=== Exercise directions ===
In the entries below, find the line with "U1 pin EN: SIG10 -> SIG18" and print exactly every line from there up to and including the line with "U1 pin VIN: SIG10 -> SIG2", with no other lines.

=== Supplied entries ===
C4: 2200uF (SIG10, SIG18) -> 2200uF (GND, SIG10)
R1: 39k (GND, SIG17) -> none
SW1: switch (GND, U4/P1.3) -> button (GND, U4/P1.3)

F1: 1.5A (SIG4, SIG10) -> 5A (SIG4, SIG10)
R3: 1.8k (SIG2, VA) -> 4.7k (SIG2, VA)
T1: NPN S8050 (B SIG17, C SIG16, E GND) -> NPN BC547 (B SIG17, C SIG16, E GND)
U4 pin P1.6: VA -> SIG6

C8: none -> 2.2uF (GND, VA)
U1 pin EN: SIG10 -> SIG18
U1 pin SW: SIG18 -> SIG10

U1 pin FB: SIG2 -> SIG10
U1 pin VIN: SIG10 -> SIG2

...

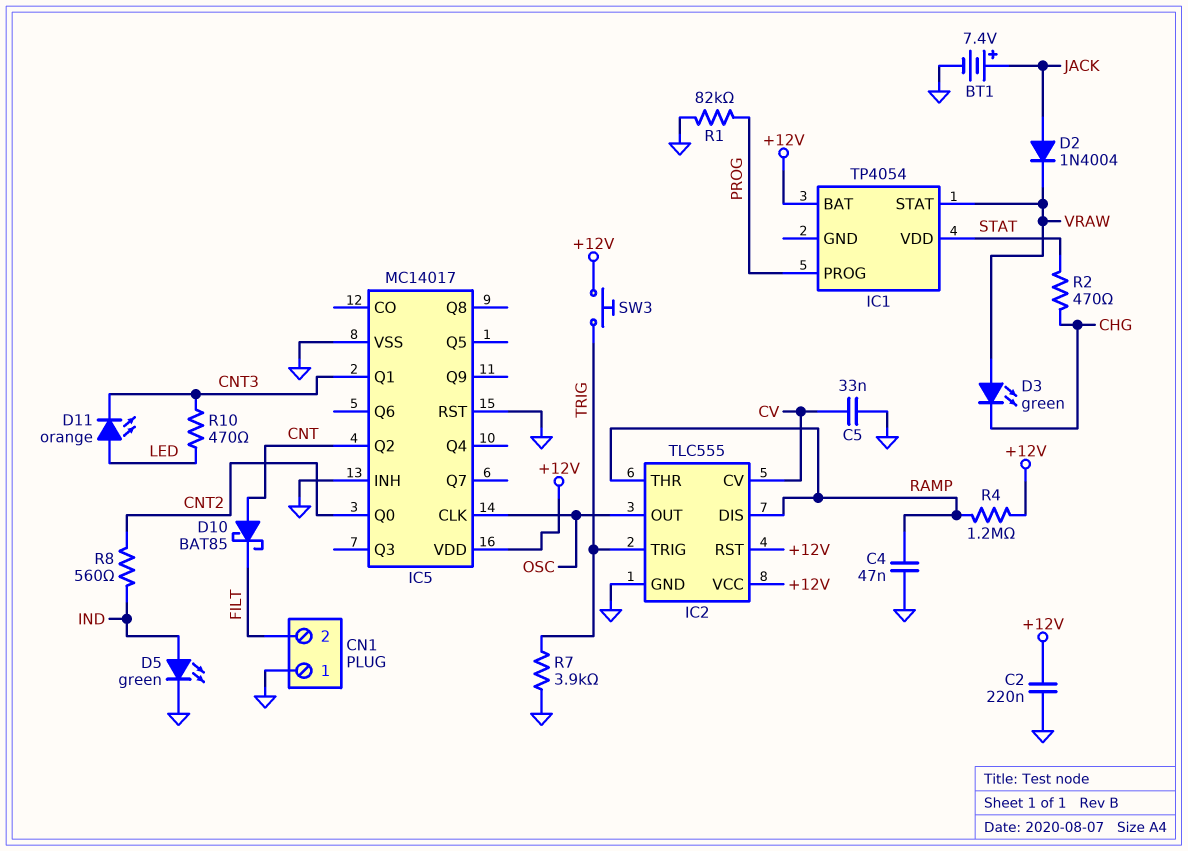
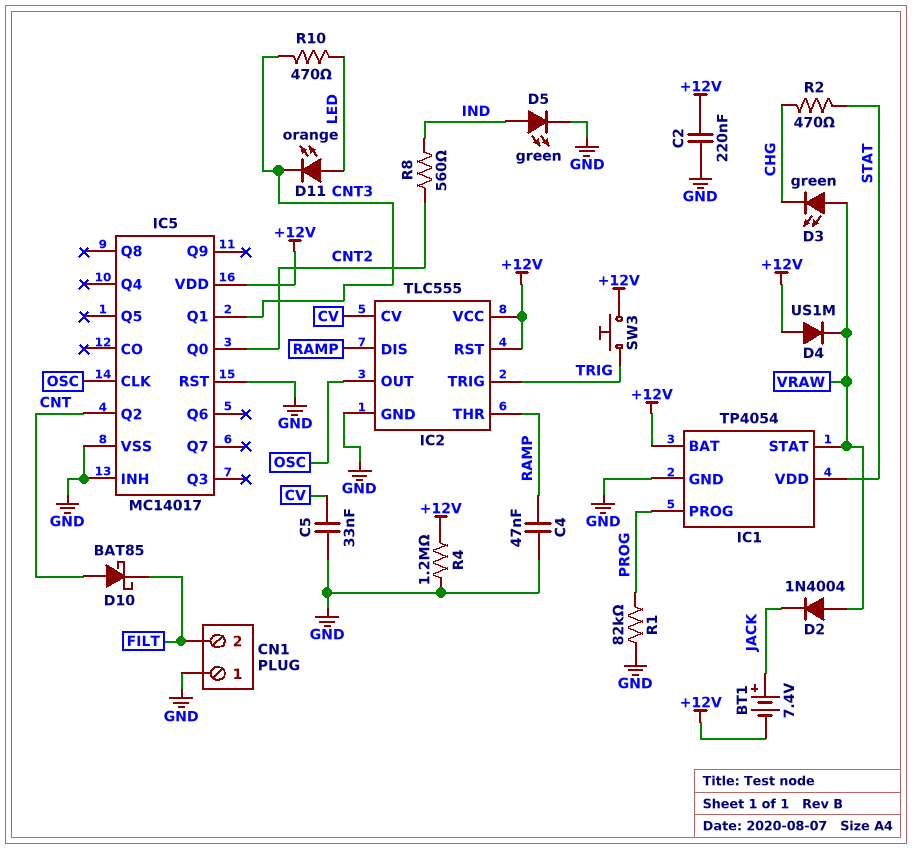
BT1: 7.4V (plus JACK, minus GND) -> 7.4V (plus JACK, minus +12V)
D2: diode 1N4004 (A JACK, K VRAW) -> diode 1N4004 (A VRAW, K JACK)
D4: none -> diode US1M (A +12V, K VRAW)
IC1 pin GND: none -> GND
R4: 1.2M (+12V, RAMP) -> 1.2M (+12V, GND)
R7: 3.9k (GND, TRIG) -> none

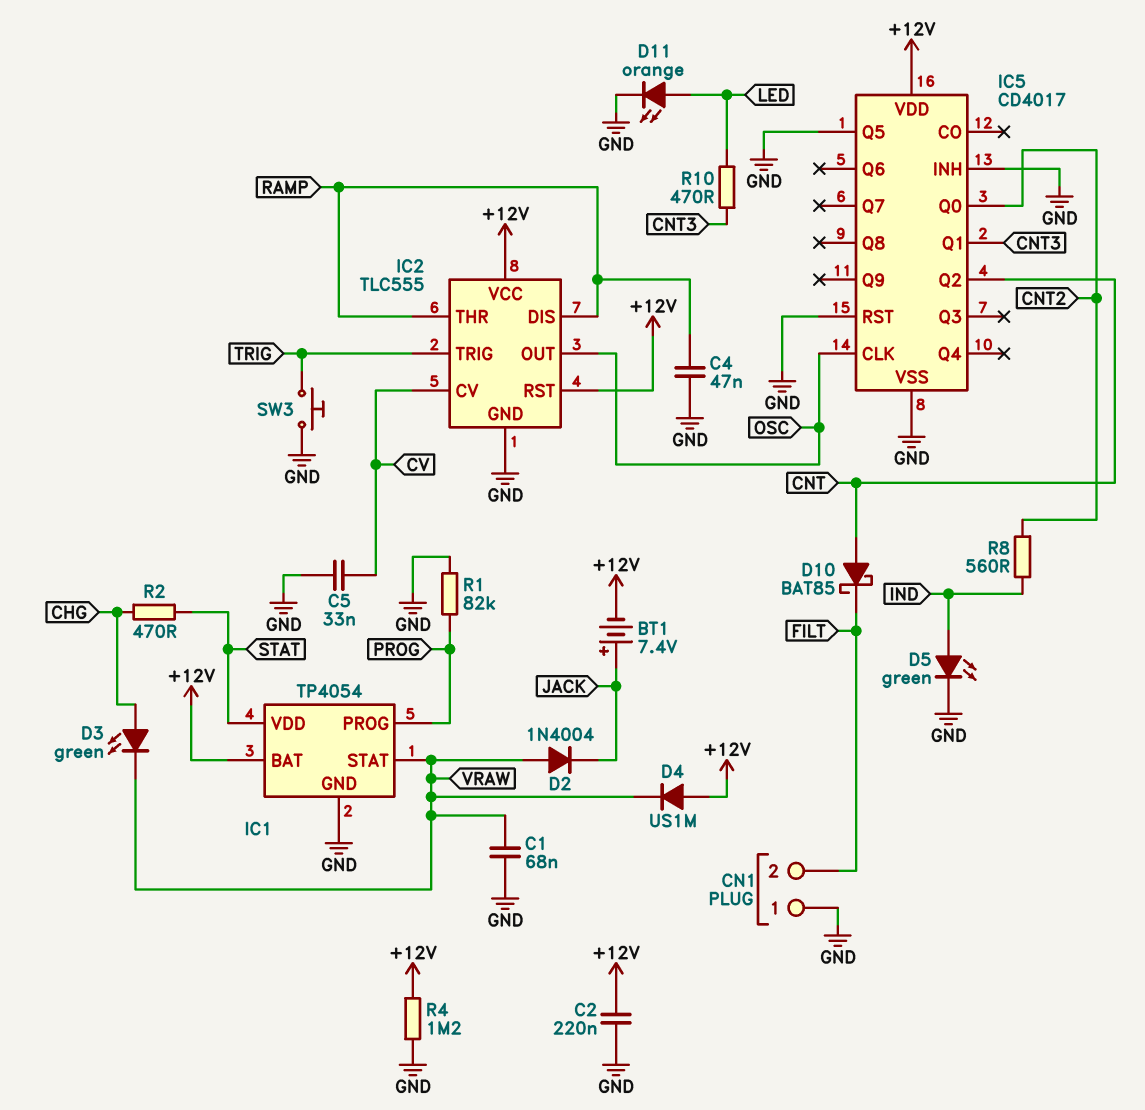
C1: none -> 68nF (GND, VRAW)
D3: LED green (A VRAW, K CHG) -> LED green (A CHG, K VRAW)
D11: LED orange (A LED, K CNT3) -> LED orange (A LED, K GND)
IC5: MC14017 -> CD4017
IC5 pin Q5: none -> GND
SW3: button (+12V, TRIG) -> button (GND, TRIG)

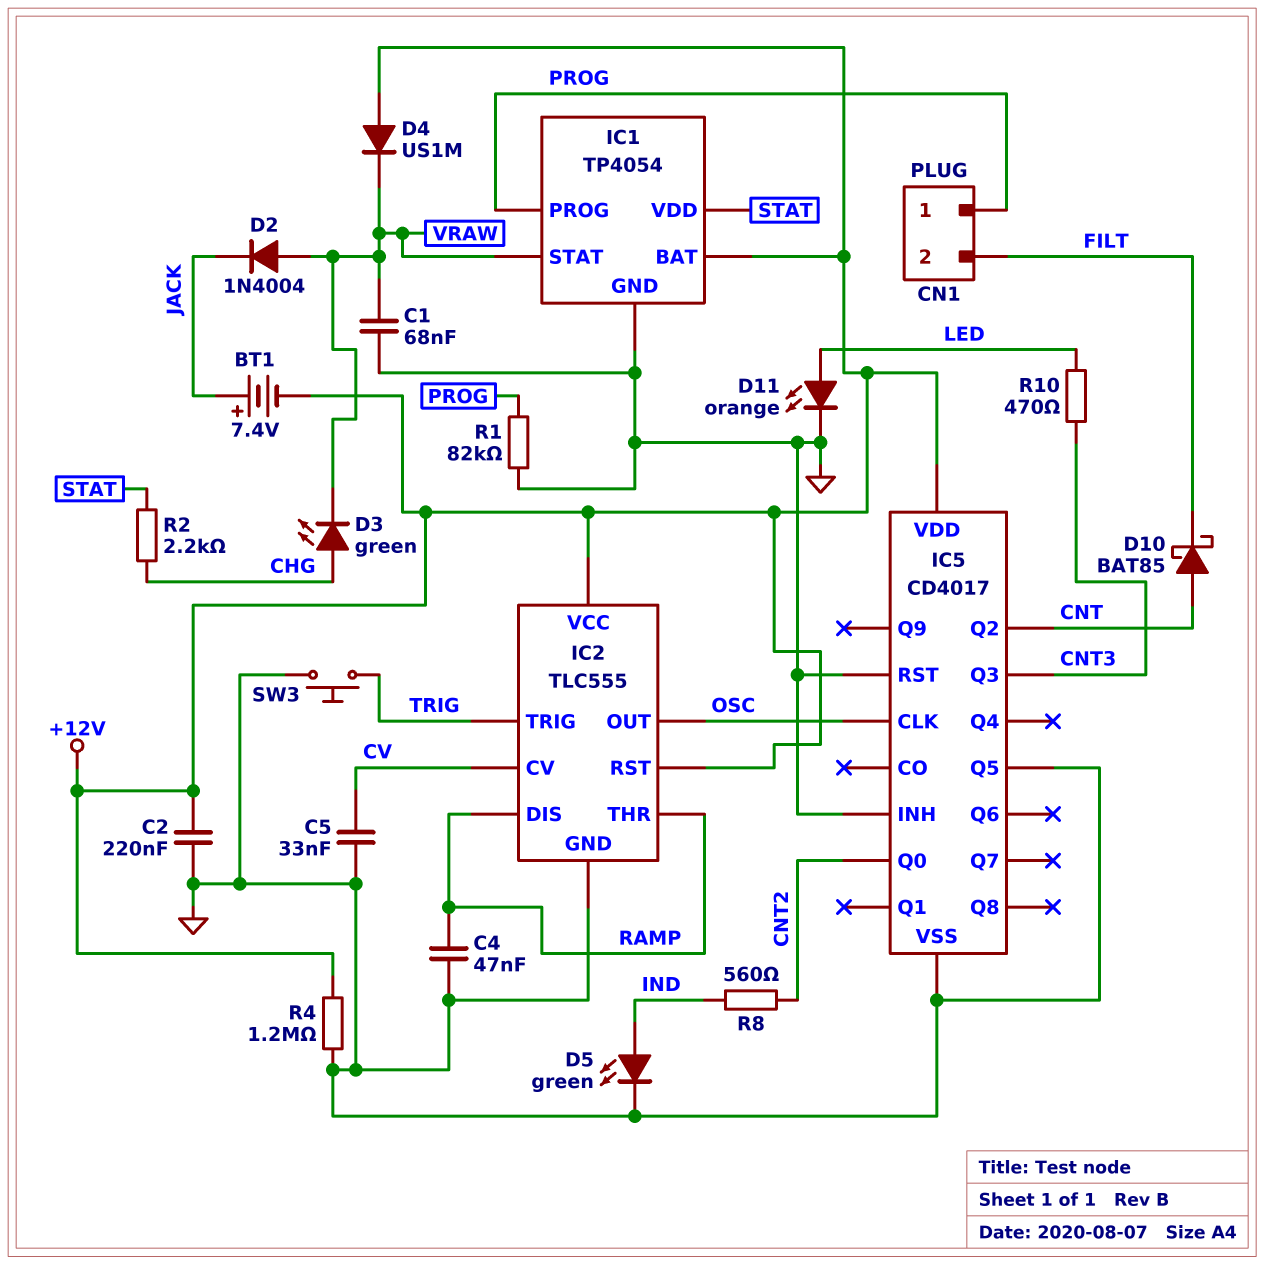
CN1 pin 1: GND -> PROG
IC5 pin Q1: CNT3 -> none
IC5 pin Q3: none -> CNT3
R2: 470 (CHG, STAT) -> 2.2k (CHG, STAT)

=== The answer ===
U1 pin EN: SIG10 -> SIG18
U1 pin SW: SIG18 -> SIG10

U1 pin FB: SIG2 -> SIG10
U1 pin VIN: SIG10 -> SIG2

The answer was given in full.